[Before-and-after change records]
-- Opening Marker --

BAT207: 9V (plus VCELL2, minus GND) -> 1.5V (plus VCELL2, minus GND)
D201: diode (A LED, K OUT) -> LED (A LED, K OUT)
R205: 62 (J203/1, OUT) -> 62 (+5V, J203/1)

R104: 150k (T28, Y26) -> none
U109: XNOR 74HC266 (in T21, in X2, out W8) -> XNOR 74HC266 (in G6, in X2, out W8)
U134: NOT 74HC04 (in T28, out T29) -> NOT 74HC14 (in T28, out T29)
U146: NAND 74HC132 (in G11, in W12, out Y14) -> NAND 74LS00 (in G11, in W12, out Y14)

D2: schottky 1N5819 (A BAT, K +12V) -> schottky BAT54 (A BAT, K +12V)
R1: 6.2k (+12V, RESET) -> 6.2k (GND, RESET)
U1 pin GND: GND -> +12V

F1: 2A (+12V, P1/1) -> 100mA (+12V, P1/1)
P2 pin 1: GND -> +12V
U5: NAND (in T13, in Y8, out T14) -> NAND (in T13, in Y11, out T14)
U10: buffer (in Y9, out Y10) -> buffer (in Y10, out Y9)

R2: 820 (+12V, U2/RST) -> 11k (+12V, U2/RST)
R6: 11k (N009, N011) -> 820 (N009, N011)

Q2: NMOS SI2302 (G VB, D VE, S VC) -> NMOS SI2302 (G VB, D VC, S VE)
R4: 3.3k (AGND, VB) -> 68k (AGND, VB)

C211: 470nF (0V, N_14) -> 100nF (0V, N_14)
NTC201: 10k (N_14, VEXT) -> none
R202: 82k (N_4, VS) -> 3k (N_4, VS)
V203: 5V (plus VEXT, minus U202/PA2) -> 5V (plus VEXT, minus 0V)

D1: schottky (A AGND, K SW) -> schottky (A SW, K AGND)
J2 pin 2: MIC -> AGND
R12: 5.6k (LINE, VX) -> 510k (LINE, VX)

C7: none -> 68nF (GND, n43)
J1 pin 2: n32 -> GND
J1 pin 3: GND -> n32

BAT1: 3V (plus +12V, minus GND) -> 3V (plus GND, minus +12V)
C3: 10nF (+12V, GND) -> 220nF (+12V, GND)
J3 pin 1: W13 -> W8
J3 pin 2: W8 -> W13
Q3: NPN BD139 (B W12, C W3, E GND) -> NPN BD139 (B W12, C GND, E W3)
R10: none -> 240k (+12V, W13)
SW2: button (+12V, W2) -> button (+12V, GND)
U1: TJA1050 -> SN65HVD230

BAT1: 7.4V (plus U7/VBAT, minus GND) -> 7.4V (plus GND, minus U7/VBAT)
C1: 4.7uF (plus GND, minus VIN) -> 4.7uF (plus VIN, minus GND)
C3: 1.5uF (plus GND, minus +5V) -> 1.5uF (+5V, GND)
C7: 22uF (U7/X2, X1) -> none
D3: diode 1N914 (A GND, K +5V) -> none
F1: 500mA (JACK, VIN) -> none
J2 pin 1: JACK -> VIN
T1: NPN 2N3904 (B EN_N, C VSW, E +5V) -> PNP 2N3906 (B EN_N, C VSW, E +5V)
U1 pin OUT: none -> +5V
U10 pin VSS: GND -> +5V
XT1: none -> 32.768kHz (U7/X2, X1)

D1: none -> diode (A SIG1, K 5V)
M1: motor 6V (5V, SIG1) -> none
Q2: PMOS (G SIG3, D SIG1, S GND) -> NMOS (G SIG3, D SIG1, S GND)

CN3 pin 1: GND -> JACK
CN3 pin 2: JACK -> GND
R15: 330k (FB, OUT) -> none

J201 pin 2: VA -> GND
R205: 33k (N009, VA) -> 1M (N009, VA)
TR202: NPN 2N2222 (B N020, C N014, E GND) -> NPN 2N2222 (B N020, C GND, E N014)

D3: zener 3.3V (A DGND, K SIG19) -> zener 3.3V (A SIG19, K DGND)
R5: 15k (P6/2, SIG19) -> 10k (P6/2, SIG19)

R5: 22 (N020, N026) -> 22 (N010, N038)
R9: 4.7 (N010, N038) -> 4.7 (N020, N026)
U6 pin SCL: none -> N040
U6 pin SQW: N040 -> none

-- Closing Marker --

▶ _Work instructions_
Write out exactly the final stretch of the records: the line containing "R5: 15k (P6/2, SIG19) -> 10k (P6/2, SIG19)" and every line after it, through the last, and nothing else.

▶ _Answer section_
R5: 15k (P6/2, SIG19) -> 10k (P6/2, SIG19)

R5: 22 (N020, N026) -> 22 (N010, N038)
R9: 4.7 (N010, N038) -> 4.7 (N020, N026)
U6 pin SCL: none -> N040
U6 pin SQW: N040 -> none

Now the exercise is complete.